● Task objective
In the records below, find the line containing "red light bulb: 2 -> 1" and print it and every line after it exactly, through the end. Skip pictures.

● Data extracts

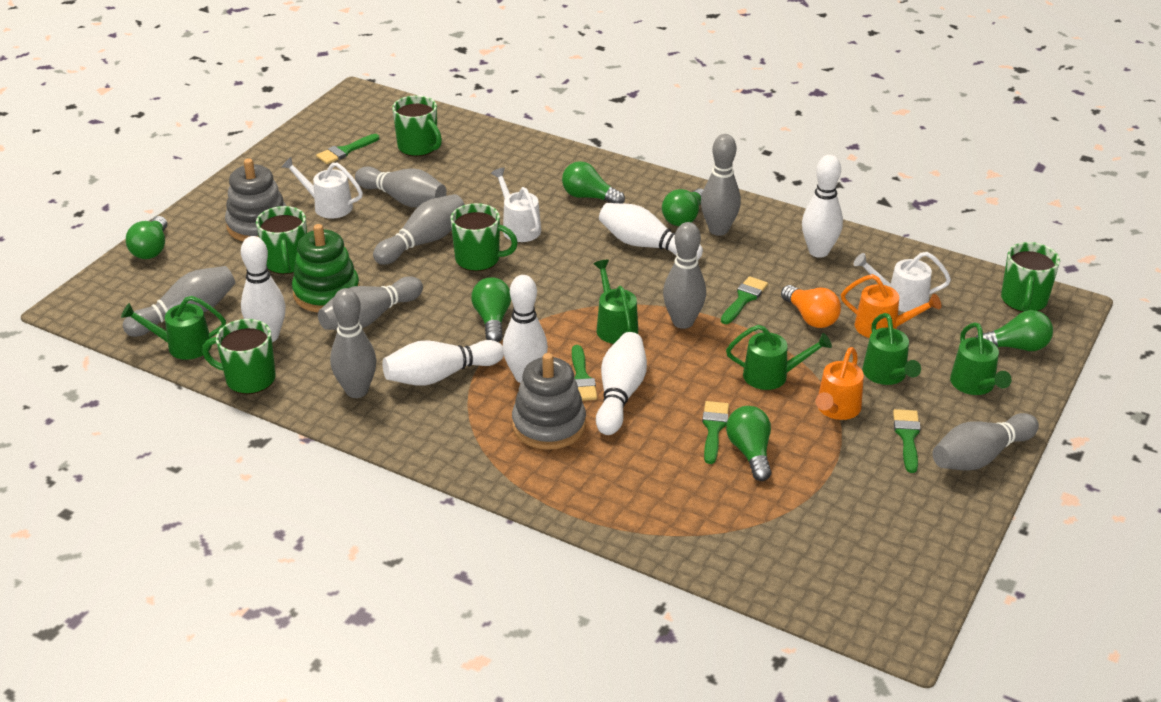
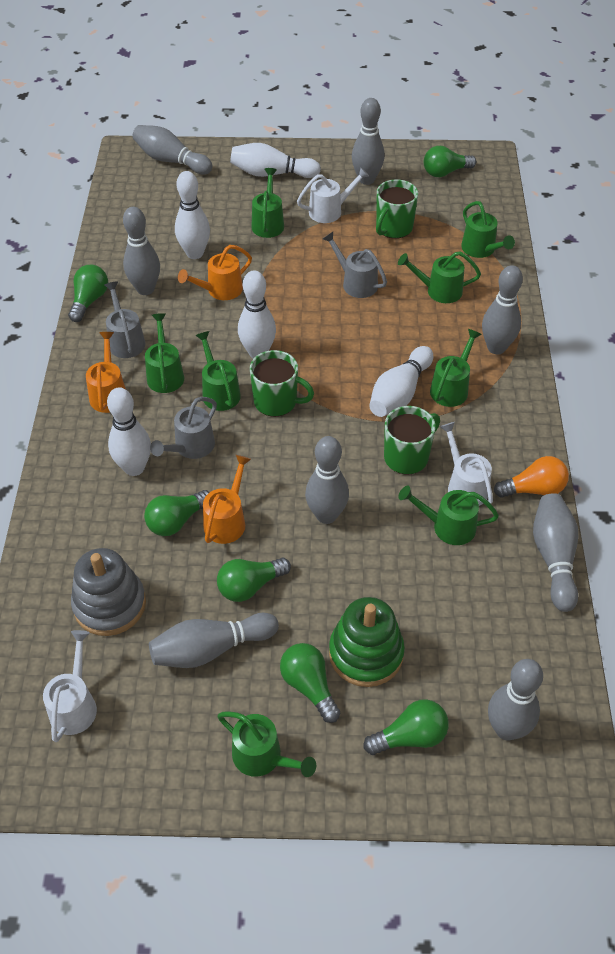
green brush: 5 -> 0
green mug: 5 -> 3
green watering can: 5 -> 8
grey stacking toy: 2 -> 1
grey watering can: 0 -> 3
orange watering can: 2 -> 3
white bowling pin: 6 -> 5

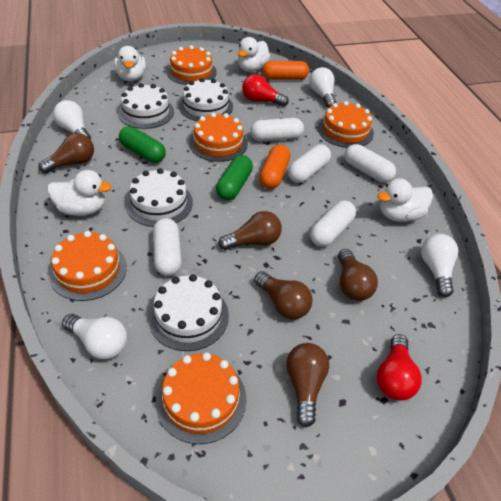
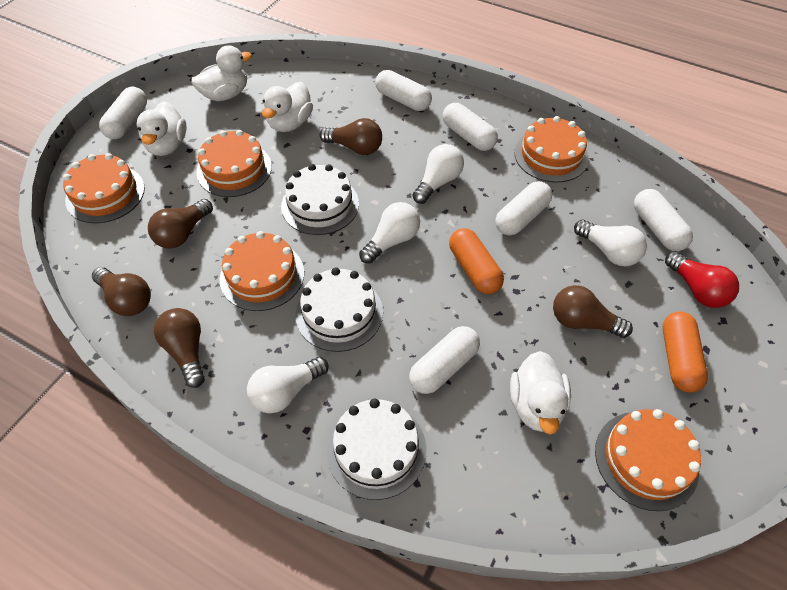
green capsule: 2 -> 0
red light bulb: 2 -> 1
white cake: 4 -> 3
white capsule: 5 -> 6

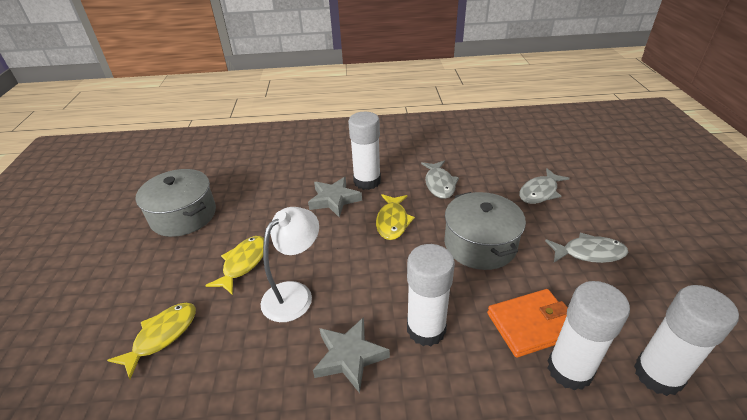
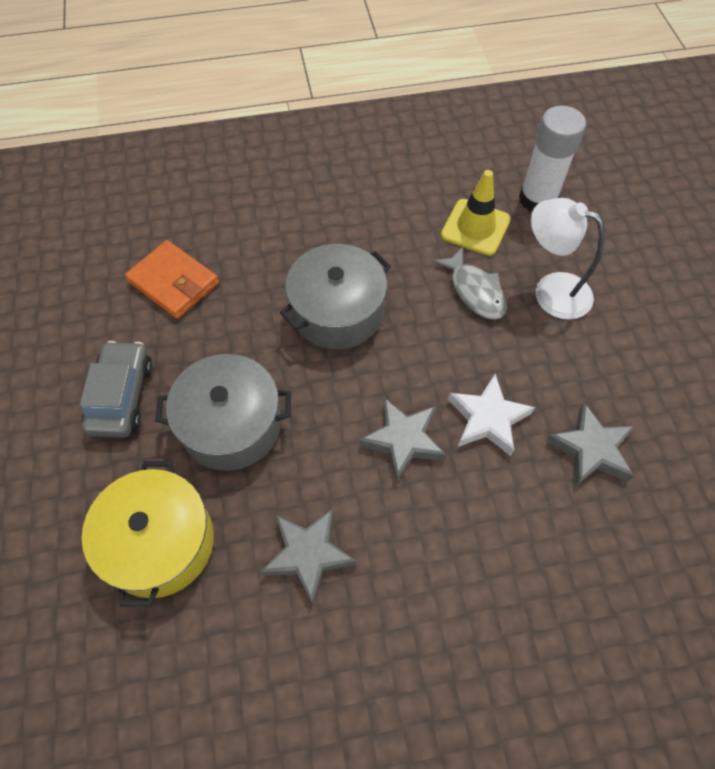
grey car: 0 -> 1
grey fish: 3 -> 1
grey star: 2 -> 3
white glue stick: 4 -> 1
white star: 0 -> 1
yellow fish: 3 -> 0
yellow pot: 0 -> 1
yellow traffic cone: 0 -> 1

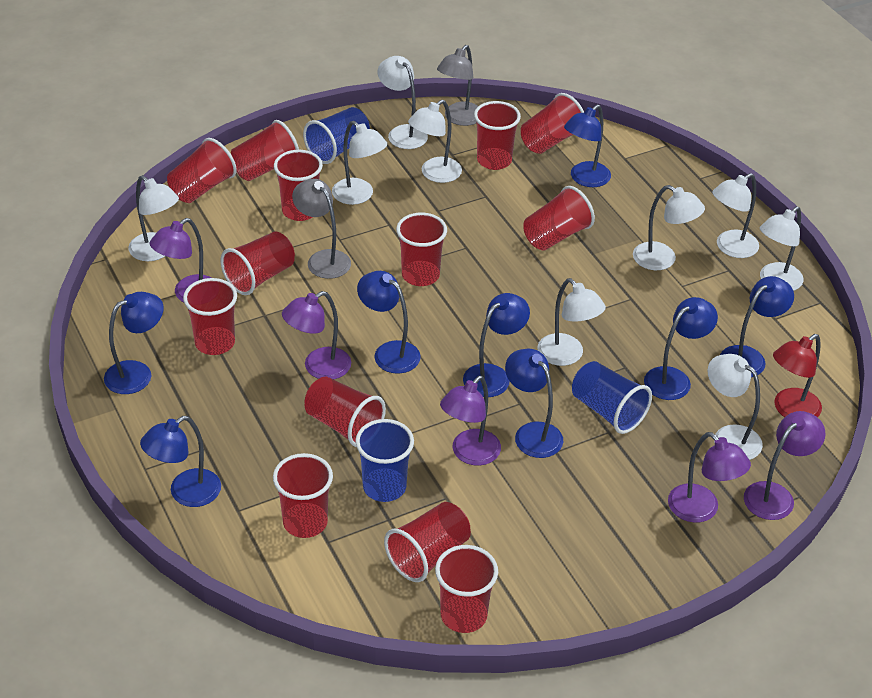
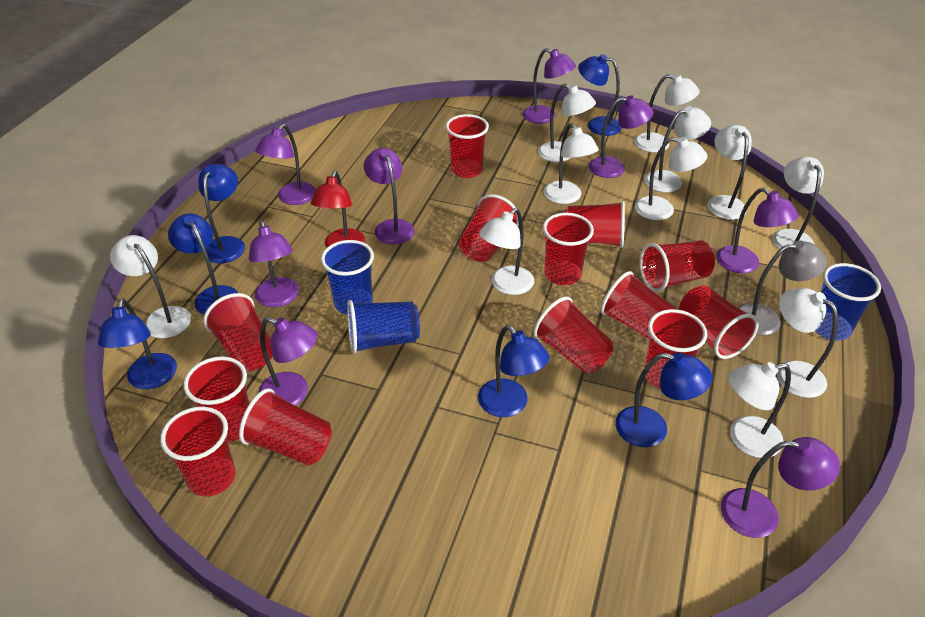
blue lamp: 8 -> 6
grey lamp: 2 -> 1
purple lamp: 5 -> 8
white lamp: 9 -> 11

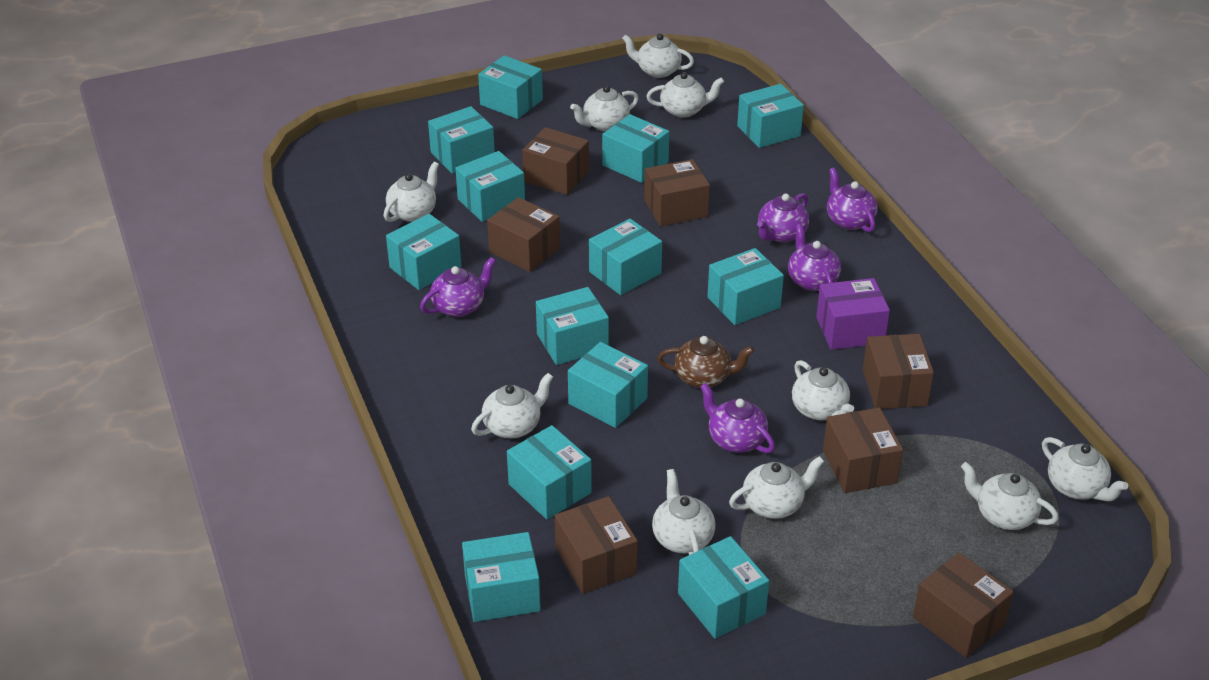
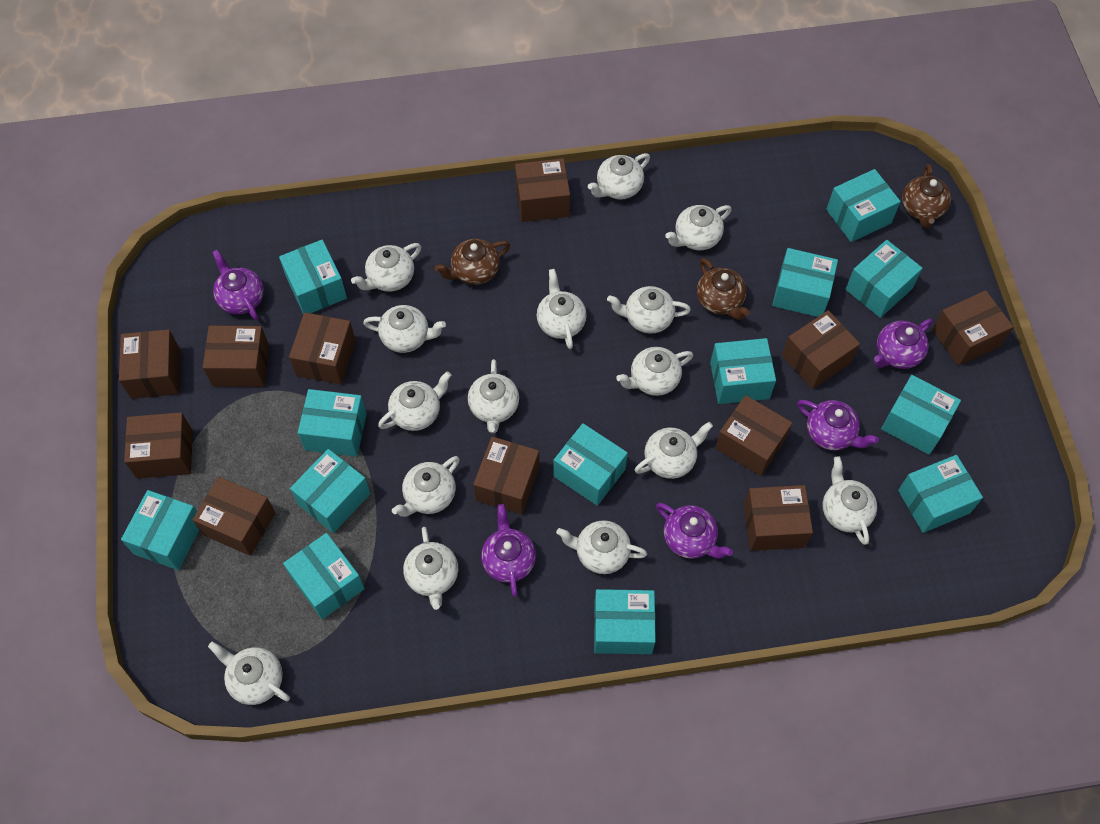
brown box: 7 -> 11
brown teapot: 1 -> 3
purple box: 1 -> 0
white teapot: 10 -> 15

● Solution
red light bulb: 2 -> 1
white cake: 4 -> 3
white capsule: 5 -> 6

grey car: 0 -> 1
grey fish: 3 -> 1
grey star: 2 -> 3
white glue stick: 4 -> 1
white star: 0 -> 1
yellow fish: 3 -> 0
yellow pot: 0 -> 1
yellow traffic cone: 0 -> 1

blue lamp: 8 -> 6
grey lamp: 2 -> 1
purple lamp: 5 -> 8
white lamp: 9 -> 11

brown box: 7 -> 11
brown teapot: 1 -> 3
purple box: 1 -> 0
white teapot: 10 -> 15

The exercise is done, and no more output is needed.